Work task
An exact repetition of the data is required; no picture should appear in it.

───── Record excerpts ─────

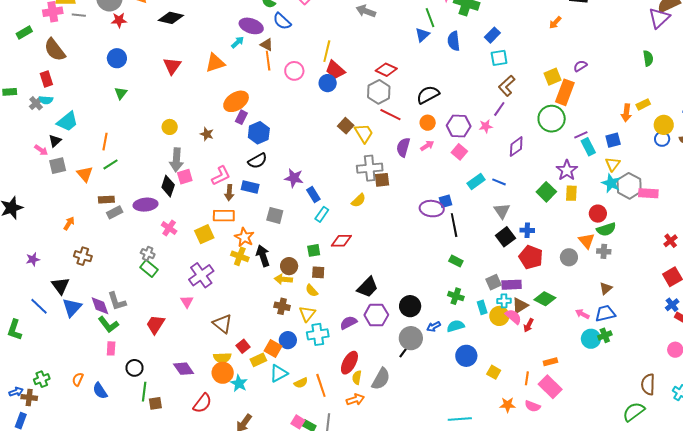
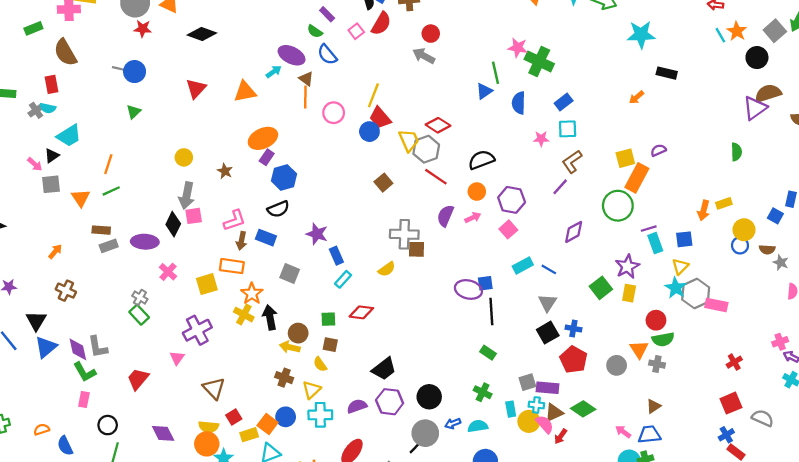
gray line: (79, 15) -> (120, 69), moved
pink star: (486, 126) -> (541, 139), moved
yellow trapezoid: (364, 133) -> (409, 140), moved
orange semicircle: (78, 379) -> (42, 429), turned 40

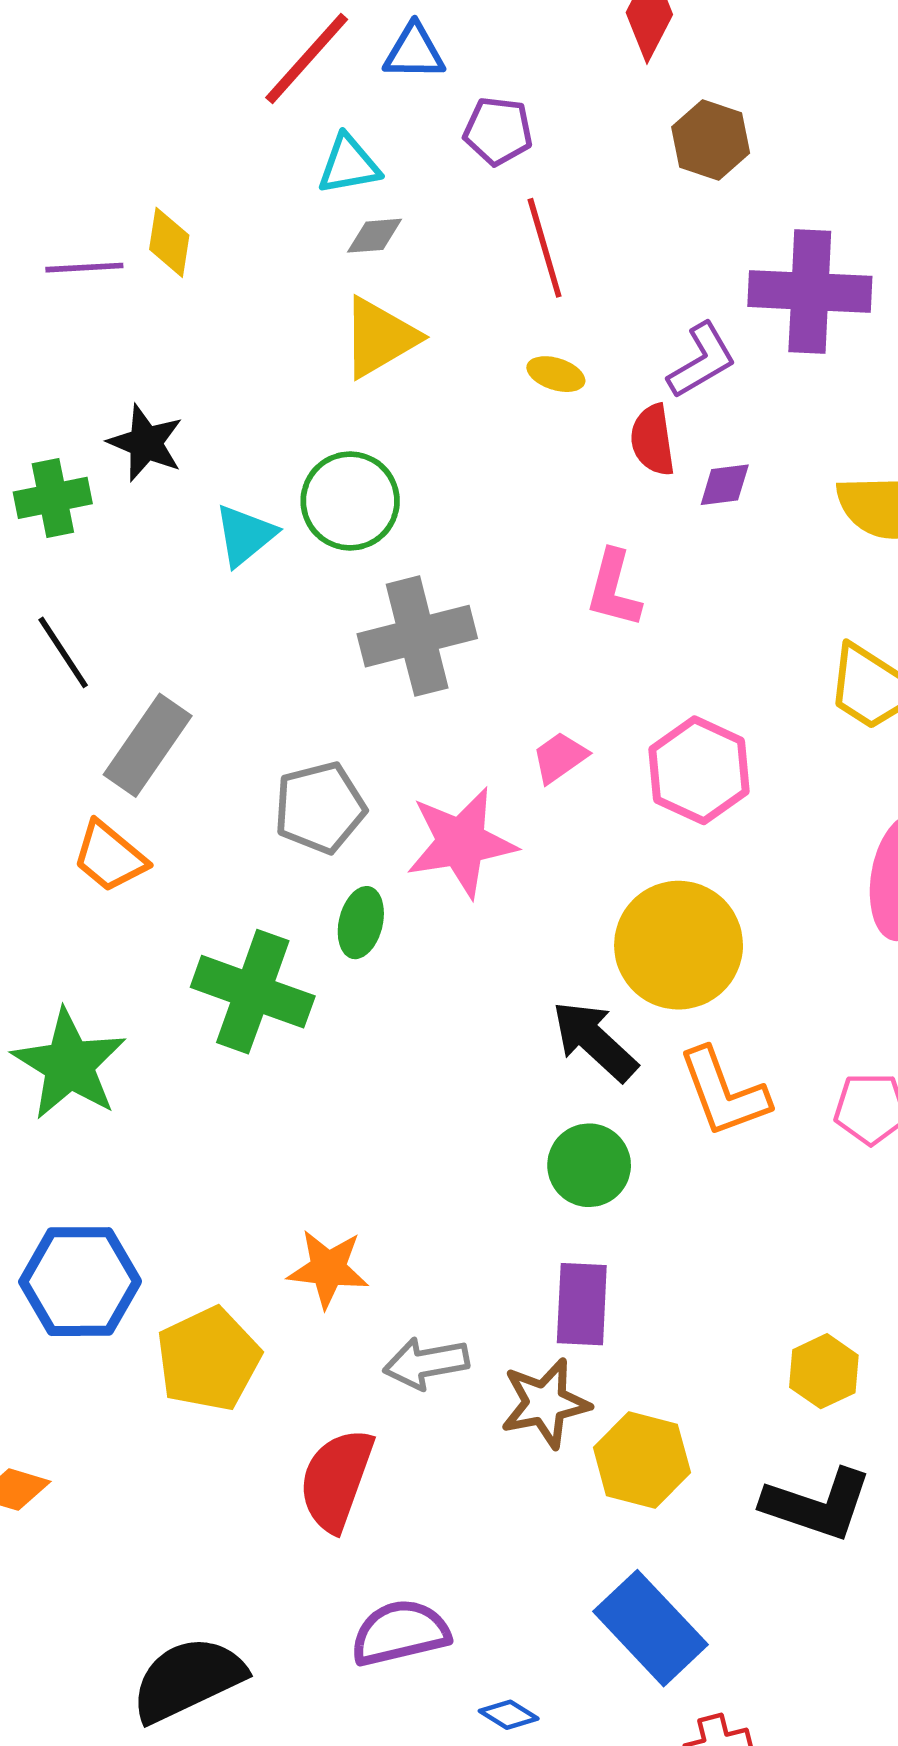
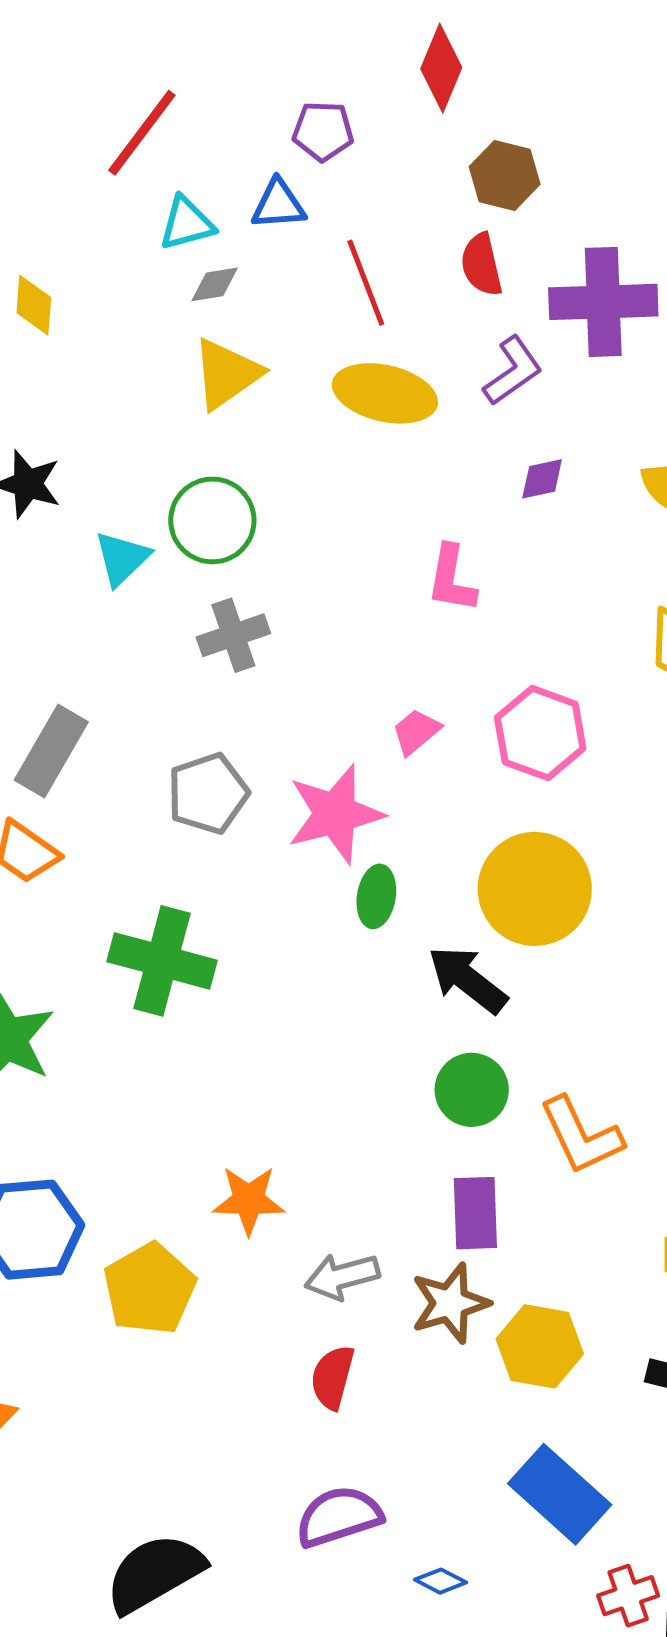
blue triangle: (414, 52) -> (278, 205), moved
purple pentagon: (498, 131) -> (323, 131), moved
yellow ellipse: (556, 374) -> (385, 393), size x2.0
red semicircle: (653, 440) -> (481, 265), moved
gray cross: (417, 636) -> (233, 635), moved, size x0.7
green ellipse: (361, 923) -> (376, 896), moved
orange L-shape: (724, 1092) -> (581, 1136), moved
red semicircle: (336, 1480) -> (333, 1377), moved, size x0.7

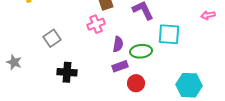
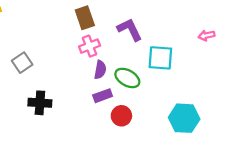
pink cross: (96, 24) -> (90, 46), moved
green ellipse: (141, 51) -> (127, 78), turned 35

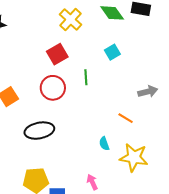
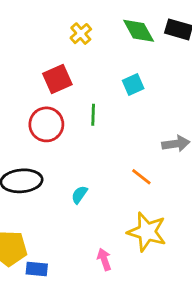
yellow cross: (71, 19) -> (81, 34), size x0.7
cyan semicircle: (104, 144) -> (79, 195), moved, turned 48
pink arrow: (92, 182) -> (104, 259), moved

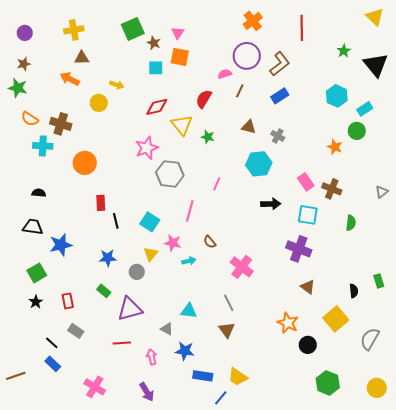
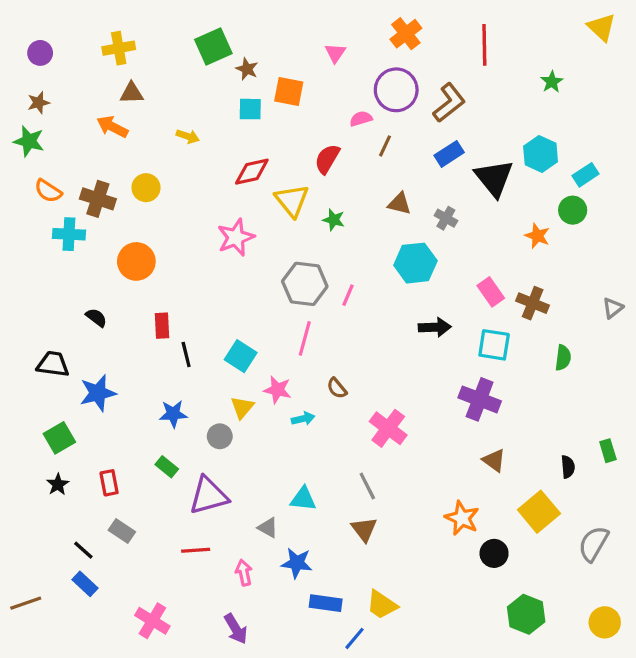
pink triangle: (178, 33) -> (335, 53), moved
black triangle: (376, 65) -> (494, 178), moved
yellow circle: (99, 103) -> (146, 188), moved
gray hexagon: (170, 174) -> (305, 284), moved
black semicircle: (39, 193) -> (96, 318), moved, turned 32

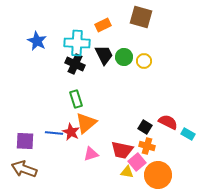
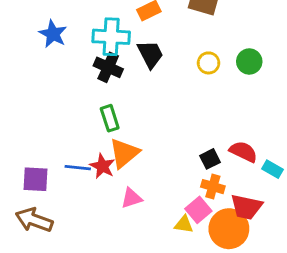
green circle: (124, 57) -> (249, 61), moved
black square: (145, 127) -> (210, 159), turned 32
red trapezoid: (122, 150) -> (246, 207), moved

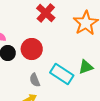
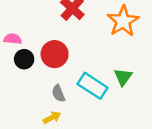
green triangle: (86, 67) -> (123, 77), turned -35

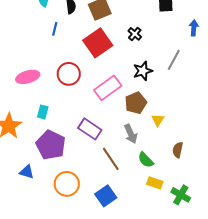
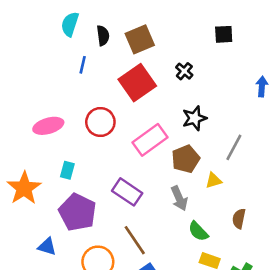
blue arrow: (194, 28) -> (262, 86), moved
gray line: (174, 60) -> (234, 147), moved
yellow triangle: (158, 120) -> (214, 180), turned 40
brown line: (111, 159) -> (135, 240), moved

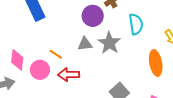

─────

Answer area
gray line: (79, 15) -> (120, 69), moved
pink star: (486, 126) -> (541, 139), moved
yellow trapezoid: (364, 133) -> (409, 140), moved
orange semicircle: (78, 379) -> (42, 429), turned 40

blue triangle: (414, 52) -> (278, 205), moved
purple pentagon: (498, 131) -> (323, 131), moved
yellow ellipse: (556, 374) -> (385, 393), size x2.0
red semicircle: (653, 440) -> (481, 265), moved
gray cross: (417, 636) -> (233, 635), moved, size x0.7
green ellipse: (361, 923) -> (376, 896), moved
orange L-shape: (724, 1092) -> (581, 1136), moved
red semicircle: (336, 1480) -> (333, 1377), moved, size x0.7

pink cross: (96, 24) -> (90, 46), moved
green ellipse: (141, 51) -> (127, 78), turned 35

yellow cross: (71, 19) -> (81, 34), size x0.7
cyan semicircle: (104, 144) -> (79, 195), moved, turned 48
pink arrow: (92, 182) -> (104, 259), moved

pink triangle: (178, 33) -> (335, 53), moved
black triangle: (376, 65) -> (494, 178), moved
yellow circle: (99, 103) -> (146, 188), moved
gray hexagon: (170, 174) -> (305, 284), moved
black semicircle: (39, 193) -> (96, 318), moved, turned 32

green circle: (124, 57) -> (249, 61), moved
black square: (145, 127) -> (210, 159), turned 32
red trapezoid: (122, 150) -> (246, 207), moved

green triangle: (86, 67) -> (123, 77), turned -35

blue arrow: (194, 28) -> (262, 86), moved
gray line: (174, 60) -> (234, 147), moved
yellow triangle: (158, 120) -> (214, 180), turned 40
brown line: (111, 159) -> (135, 240), moved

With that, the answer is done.